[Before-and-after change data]
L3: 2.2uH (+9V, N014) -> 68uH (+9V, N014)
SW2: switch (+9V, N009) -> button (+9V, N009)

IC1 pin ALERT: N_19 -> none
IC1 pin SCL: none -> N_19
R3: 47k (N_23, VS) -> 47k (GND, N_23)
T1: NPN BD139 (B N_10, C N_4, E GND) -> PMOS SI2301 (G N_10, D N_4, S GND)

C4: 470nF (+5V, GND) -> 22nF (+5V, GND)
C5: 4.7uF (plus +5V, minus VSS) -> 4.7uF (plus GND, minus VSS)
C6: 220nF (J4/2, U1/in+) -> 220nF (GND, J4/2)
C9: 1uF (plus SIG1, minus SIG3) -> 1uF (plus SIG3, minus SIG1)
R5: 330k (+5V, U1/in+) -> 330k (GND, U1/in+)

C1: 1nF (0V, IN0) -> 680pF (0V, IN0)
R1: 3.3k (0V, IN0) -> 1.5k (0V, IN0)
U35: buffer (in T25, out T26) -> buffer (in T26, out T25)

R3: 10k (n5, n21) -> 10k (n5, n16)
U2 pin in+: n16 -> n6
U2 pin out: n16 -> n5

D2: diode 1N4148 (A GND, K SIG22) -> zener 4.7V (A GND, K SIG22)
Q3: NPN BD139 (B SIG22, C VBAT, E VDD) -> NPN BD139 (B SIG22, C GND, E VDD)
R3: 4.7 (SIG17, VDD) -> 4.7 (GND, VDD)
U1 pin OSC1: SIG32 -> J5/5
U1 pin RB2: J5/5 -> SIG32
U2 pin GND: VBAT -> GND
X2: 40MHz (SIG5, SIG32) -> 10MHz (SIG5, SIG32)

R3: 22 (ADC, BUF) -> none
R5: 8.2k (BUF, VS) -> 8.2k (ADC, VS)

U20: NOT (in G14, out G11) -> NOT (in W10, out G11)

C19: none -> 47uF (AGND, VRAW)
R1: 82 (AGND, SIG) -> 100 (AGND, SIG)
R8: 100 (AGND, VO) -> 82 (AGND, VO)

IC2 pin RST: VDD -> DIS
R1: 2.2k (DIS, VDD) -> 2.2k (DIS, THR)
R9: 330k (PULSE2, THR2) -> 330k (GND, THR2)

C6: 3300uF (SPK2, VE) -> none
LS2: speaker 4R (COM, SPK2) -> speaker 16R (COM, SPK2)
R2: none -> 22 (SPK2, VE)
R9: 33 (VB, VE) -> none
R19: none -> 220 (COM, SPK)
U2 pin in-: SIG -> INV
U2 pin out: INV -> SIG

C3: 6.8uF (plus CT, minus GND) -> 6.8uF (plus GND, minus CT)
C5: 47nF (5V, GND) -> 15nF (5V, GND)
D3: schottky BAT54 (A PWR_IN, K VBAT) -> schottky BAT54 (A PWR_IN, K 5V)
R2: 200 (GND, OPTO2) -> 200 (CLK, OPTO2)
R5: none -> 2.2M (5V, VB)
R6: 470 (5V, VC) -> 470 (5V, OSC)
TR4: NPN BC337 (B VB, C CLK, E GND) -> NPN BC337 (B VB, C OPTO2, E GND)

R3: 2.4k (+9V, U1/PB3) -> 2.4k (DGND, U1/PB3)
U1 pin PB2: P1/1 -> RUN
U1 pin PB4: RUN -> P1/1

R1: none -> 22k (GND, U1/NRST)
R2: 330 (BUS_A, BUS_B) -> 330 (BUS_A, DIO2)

*EXERCISE*. A complete, exact transcription of the data above is the required answer.

*SOLUTION TO THIS EXERCISE*.
L3: 2.2uH (+9V, N014) -> 68uH (+9V, N014)
SW2: switch (+9V, N009) -> button (+9V, N009)

IC1 pin ALERT: N_19 -> none
IC1 pin SCL: none -> N_19
R3: 47k (N_23, VS) -> 47k (GND, N_23)
T1: NPN BD139 (B N_10, C N_4, E GND) -> PMOS SI2301 (G N_10, D N_4, S GND)

C4: 470nF (+5V, GND) -> 22nF (+5V, GND)
C5: 4.7uF (plus +5V, minus VSS) -> 4.7uF (plus GND, minus VSS)
C6: 220nF (J4/2, U1/in+) -> 220nF (GND, J4/2)
C9: 1uF (plus SIG1, minus SIG3) -> 1uF (plus SIG3, minus SIG1)
R5: 330k (+5V, U1/in+) -> 330k (GND, U1/in+)

C1: 1nF (0V, IN0) -> 680pF (0V, IN0)
R1: 3.3k (0V, IN0) -> 1.5k (0V, IN0)
U35: buffer (in T25, out T26) -> buffer (in T26, out T25)

R3: 10k (n5, n21) -> 10k (n5, n16)
U2 pin in+: n16 -> n6
U2 pin out: n16 -> n5

D2: diode 1N4148 (A GND, K SIG22) -> zener 4.7V (A GND, K SIG22)
Q3: NPN BD139 (B SIG22, C VBAT, E VDD) -> NPN BD139 (B SIG22, C GND, E VDD)
R3: 4.7 (SIG17, VDD) -> 4.7 (GND, VDD)
U1 pin OSC1: SIG32 -> J5/5
U1 pin RB2: J5/5 -> SIG32
U2 pin GND: VBAT -> GND
X2: 40MHz (SIG5, SIG32) -> 10MHz (SIG5, SIG32)

R3: 22 (ADC, BUF) -> none
R5: 8.2k (BUF, VS) -> 8.2k (ADC, VS)

U20: NOT (in G14, out G11) -> NOT (in W10, out G11)

C19: none -> 47uF (AGND, VRAW)
R1: 82 (AGND, SIG) -> 100 (AGND, SIG)
R8: 100 (AGND, VO) -> 82 (AGND, VO)

IC2 pin RST: VDD -> DIS
R1: 2.2k (DIS, VDD) -> 2.2k (DIS, THR)
R9: 330k (PULSE2, THR2) -> 330k (GND, THR2)

C6: 3300uF (SPK2, VE) -> none
LS2: speaker 4R (COM, SPK2) -> speaker 16R (COM, SPK2)
R2: none -> 22 (SPK2, VE)
R9: 33 (VB, VE) -> none
R19: none -> 220 (COM, SPK)
U2 pin in-: SIG -> INV
U2 pin out: INV -> SIG

C3: 6.8uF (plus CT, minus GND) -> 6.8uF (plus GND, minus CT)
C5: 47nF (5V, GND) -> 15nF (5V, GND)
D3: schottky BAT54 (A PWR_IN, K VBAT) -> schottky BAT54 (A PWR_IN, K 5V)
R2: 200 (GND, OPTO2) -> 200 (CLK, OPTO2)
R5: none -> 2.2M (5V, VB)
R6: 470 (5V, VC) -> 470 (5V, OSC)
TR4: NPN BC337 (B VB, C CLK, E GND) -> NPN BC337 (B VB, C OPTO2, E GND)

R3: 2.4k (+9V, U1/PB3) -> 2.4k (DGND, U1/PB3)
U1 pin PB2: P1/1 -> RUN
U1 pin PB4: RUN -> P1/1

R1: none -> 22k (GND, U1/NRST)
R2: 330 (BUS_A, BUS_B) -> 330 (BUS_A, DIO2)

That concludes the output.